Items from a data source
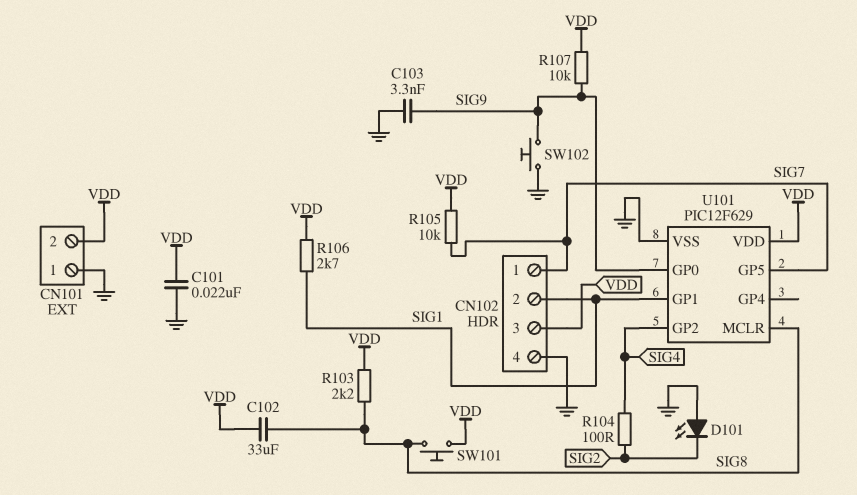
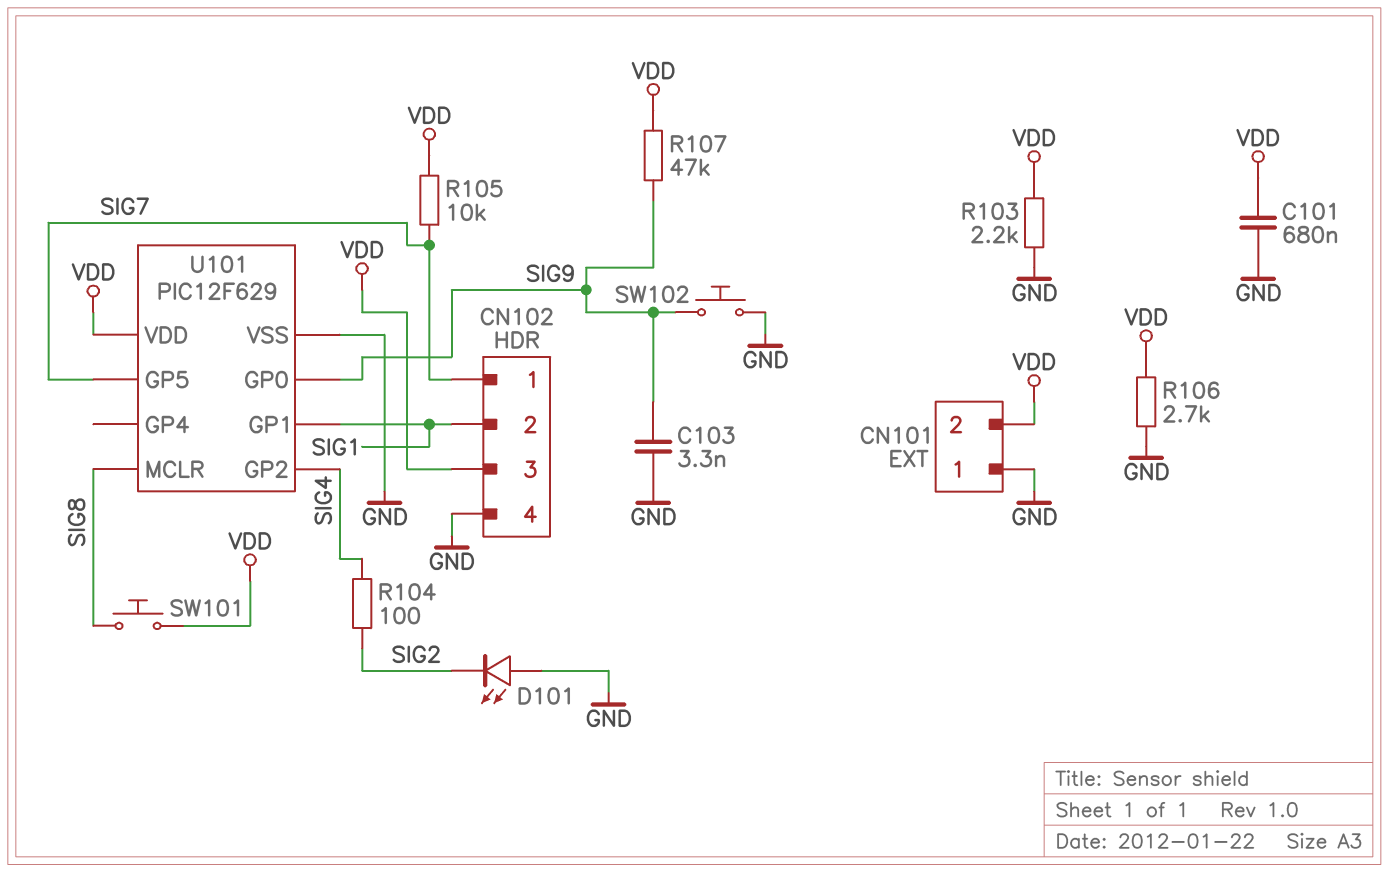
C101: 22nF (GND, VDD) -> 680nF (GND, VDD)
C102: 33uF (SIG8, VDD) -> none
R103: 2.2k (SIG8, VDD) -> 2.2k (GND, VDD)
R106: 2.7k (SIG1, VDD) -> 2.7k (GND, VDD)
R107: 10k (SIG9, VDD) -> 47k (SIG9, VDD)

TASK OBJECTIVE:
Quote every entry exactly, with the pictures omitted.

WRITTEN SOLUTION:
C101: 22nF (GND, VDD) -> 680nF (GND, VDD)
C102: 33uF (SIG8, VDD) -> none
R103: 2.2k (SIG8, VDD) -> 2.2k (GND, VDD)
R106: 2.7k (SIG1, VDD) -> 2.7k (GND, VDD)
R107: 10k (SIG9, VDD) -> 47k (SIG9, VDD)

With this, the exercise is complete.